Description of the task ::
What is needed is every line from the one holding "brown cylinder: 3 -> 0" to the last line of the data below, printed exactly and without pictures.

Data for this task ::
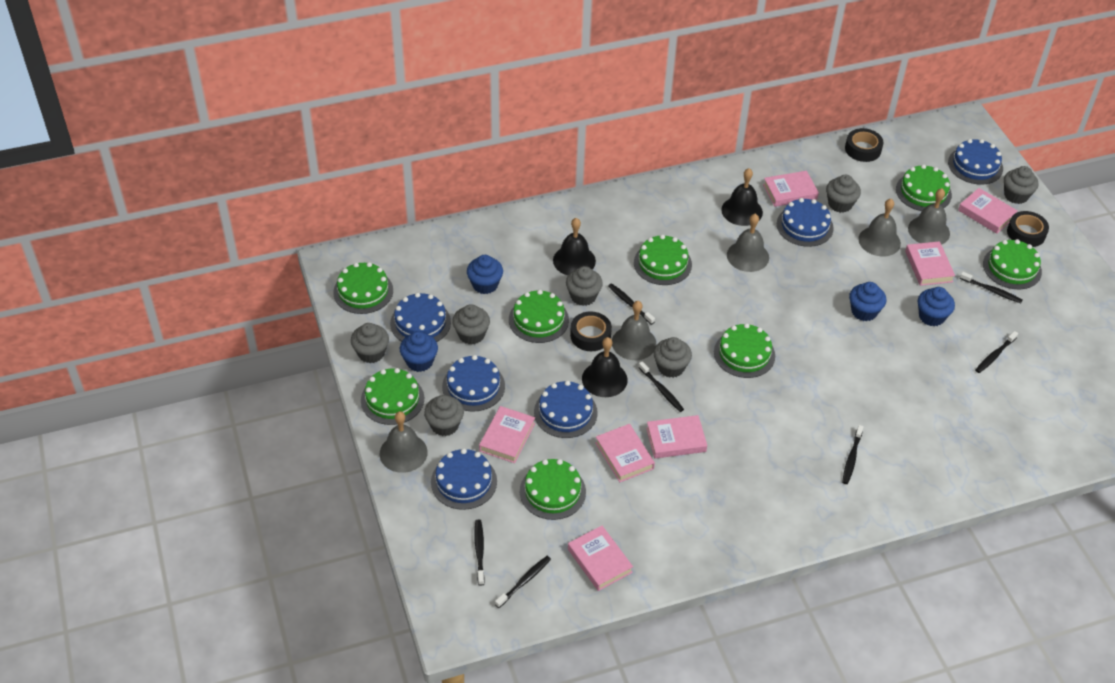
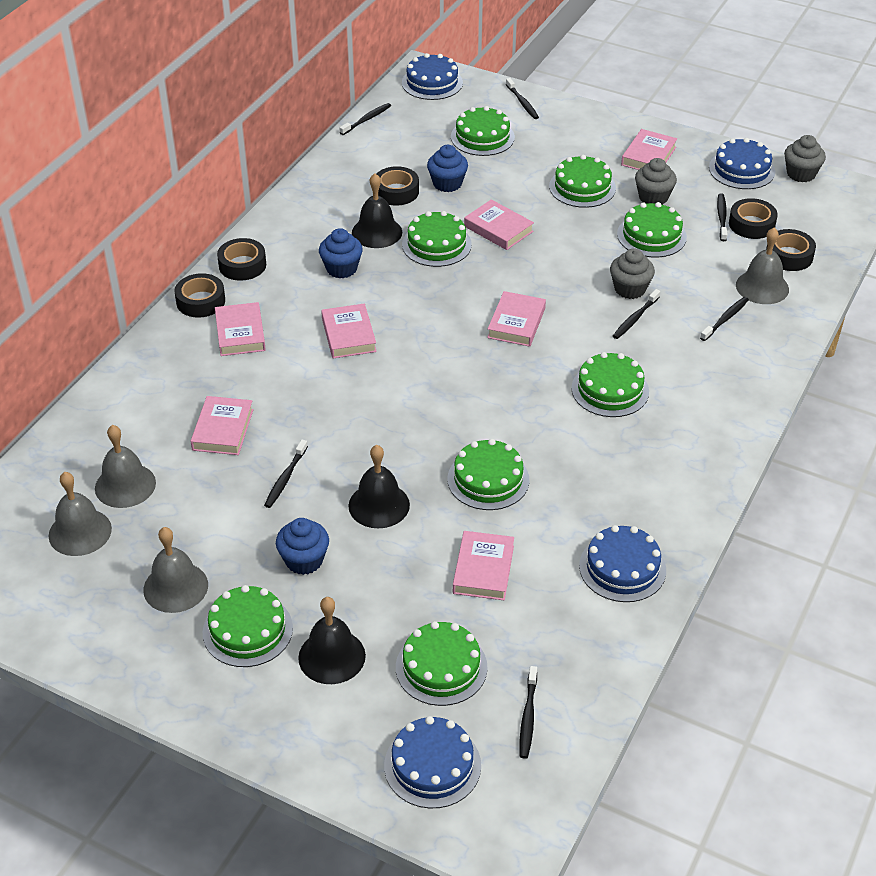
black tape: 3 -> 5
blue cake: 6 -> 4
blue cupcake: 4 -> 3
grey bell: 5 -> 4
grey cupcake: 7 -> 3

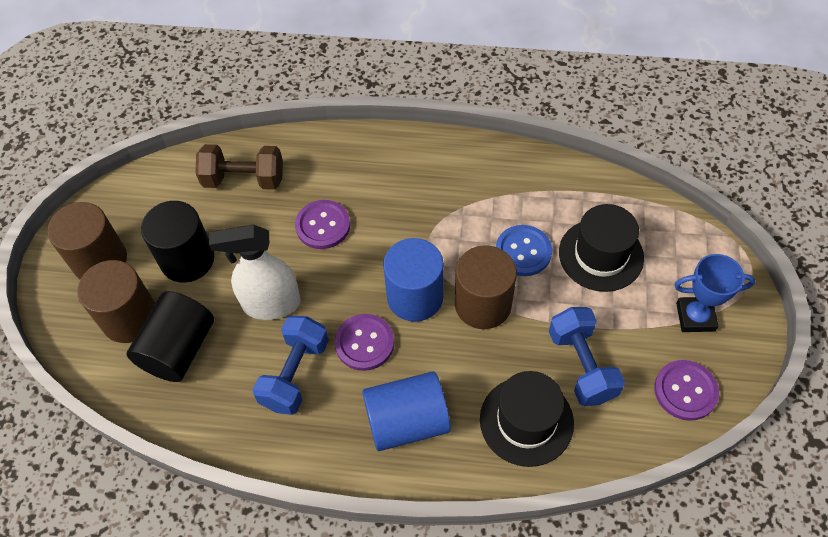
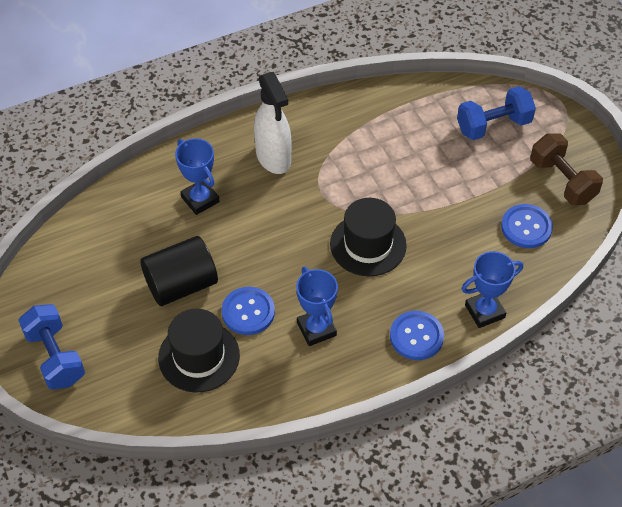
black cylinder: 2 -> 1
blue button: 1 -> 3
blue cylinder: 2 -> 0
blue trophy: 1 -> 3
brown cylinder: 3 -> 0
purple button: 3 -> 0

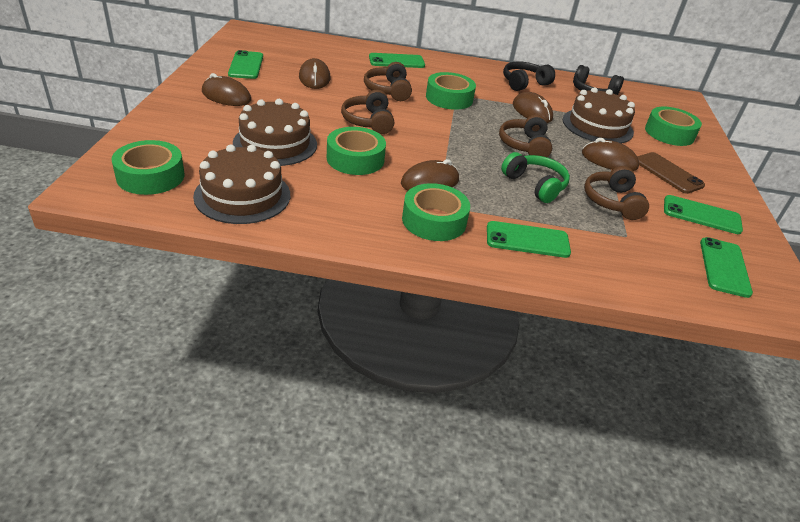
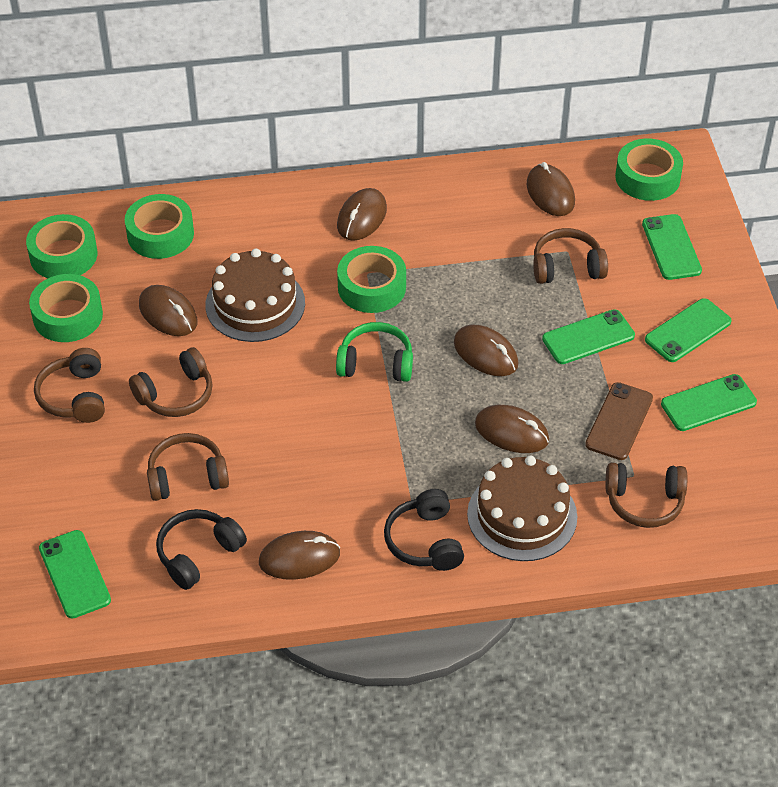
brown cake: 3 -> 2
brown headphones: 4 -> 5
brown mouse: 5 -> 6

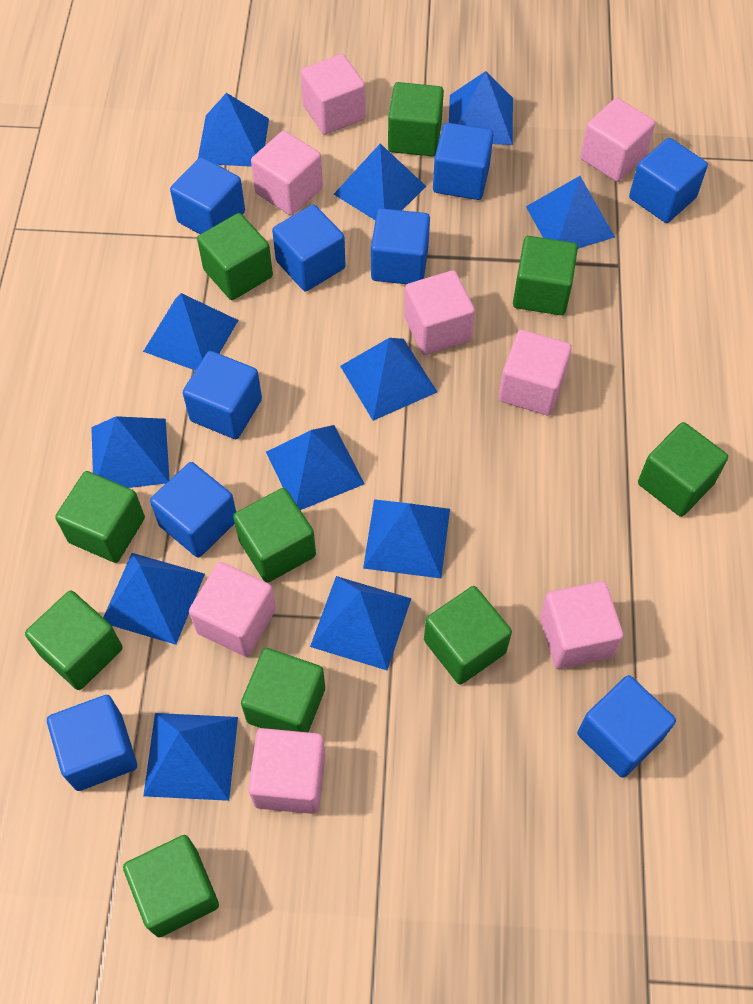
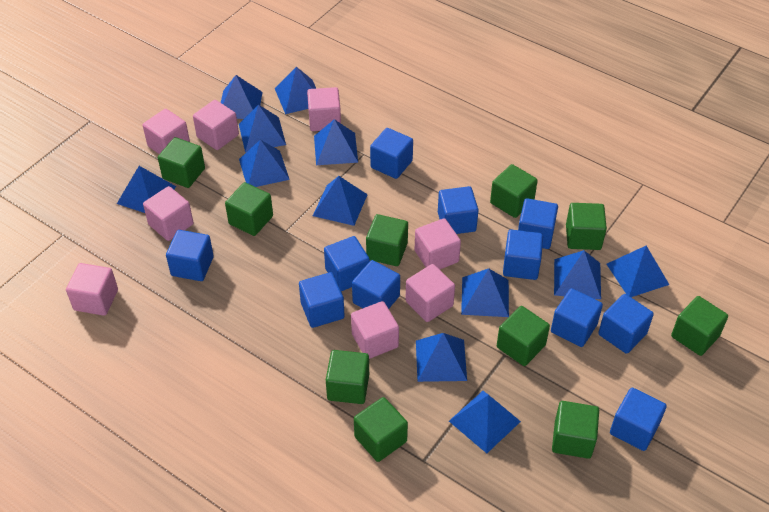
blue cube: 9 -> 11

Task result ::
brown cylinder: 3 -> 0
purple button: 3 -> 0

brown cake: 3 -> 2
brown headphones: 4 -> 5
brown mouse: 5 -> 6

blue cube: 9 -> 11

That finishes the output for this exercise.